WORK INSTRUCTIONS:
Below are lines of data, and only some are wanted. Please repeat exactly those from the line that has "green 2x2 slope" through the line that has "brown 1x2 plate".

DATA FOR THE TASK:
=== Section Start ===

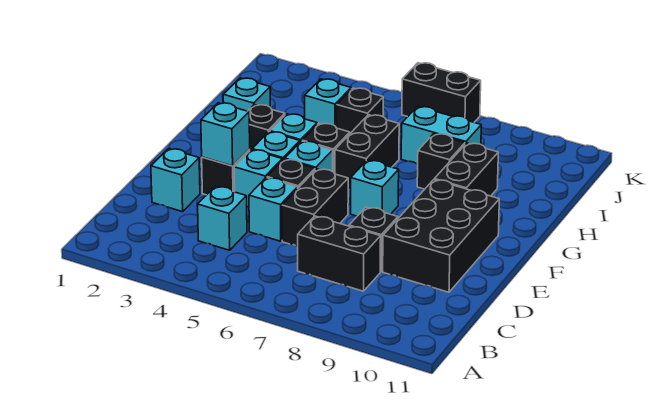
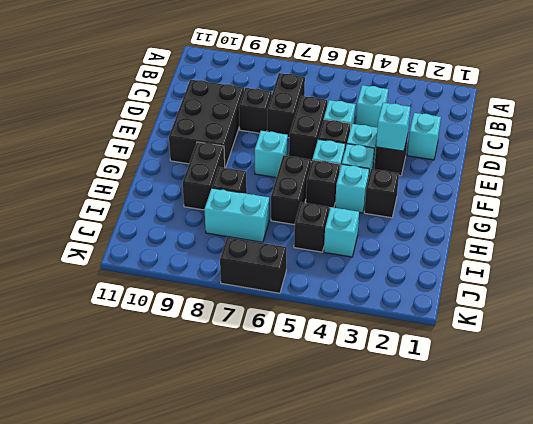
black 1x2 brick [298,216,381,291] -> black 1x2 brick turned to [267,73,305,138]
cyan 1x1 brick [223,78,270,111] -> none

=== Section End ===
=== Section Start ===

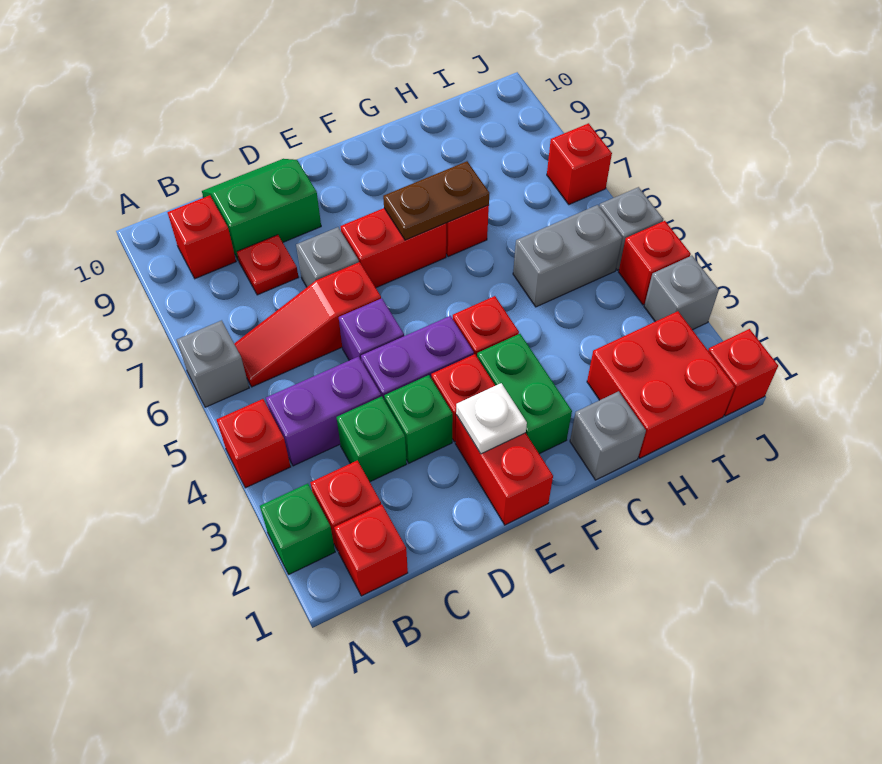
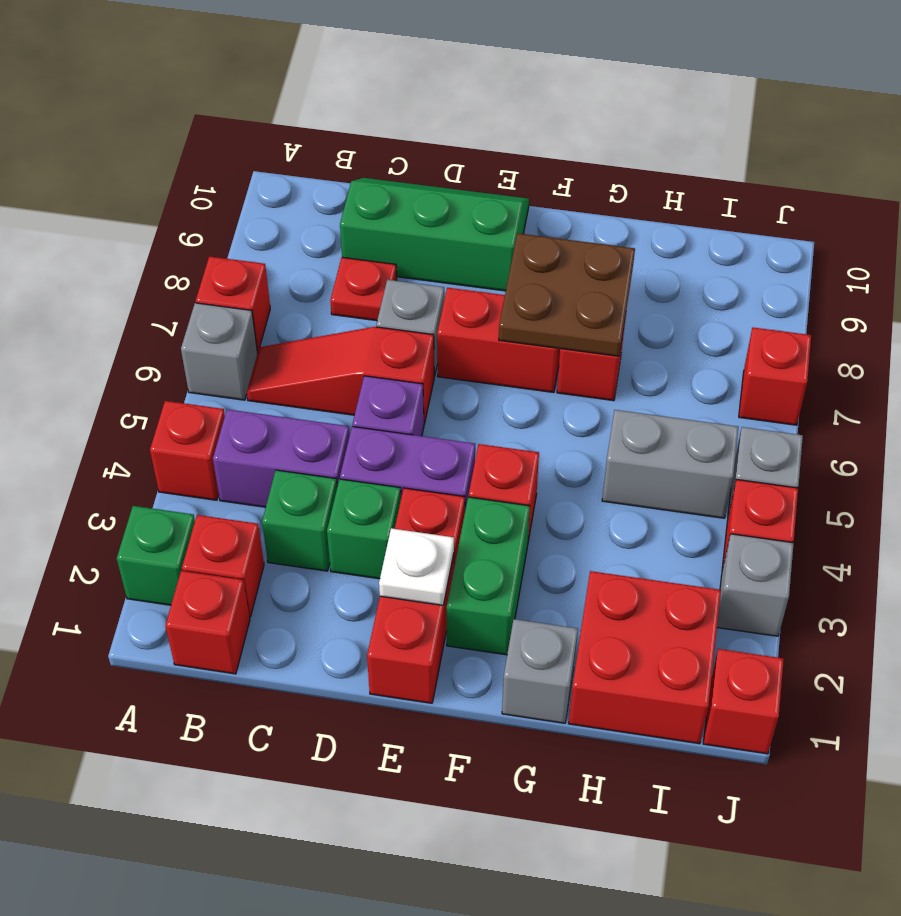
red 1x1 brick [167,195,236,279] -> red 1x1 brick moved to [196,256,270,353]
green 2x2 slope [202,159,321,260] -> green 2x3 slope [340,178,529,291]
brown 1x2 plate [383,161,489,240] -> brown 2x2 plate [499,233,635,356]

=== Section End ===

RESULT OF THE TASK:
green 2x2 slope [202,159,321,260] -> green 2x3 slope [340,178,529,291]
brown 1x2 plate [383,161,489,240] -> brown 2x2 plate [499,233,635,356]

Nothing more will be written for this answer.